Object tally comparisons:
════════════════════
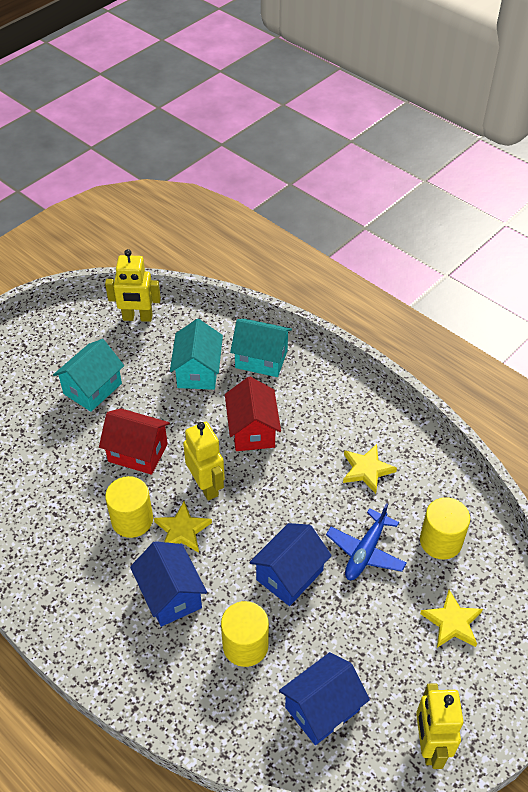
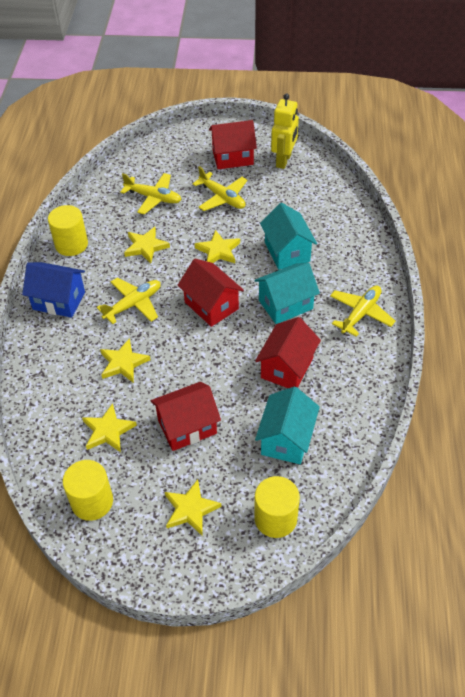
blue house: 3 -> 1
blue plane: 1 -> 0
red house: 2 -> 4
yellow plane: 0 -> 4
yellow robot: 3 -> 1
yellow star: 3 -> 5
════════════════════
WHAT YOU SHOULD DO: Tally the lines in the data that contain the string "yellow". Report only the total.

REPLY: 3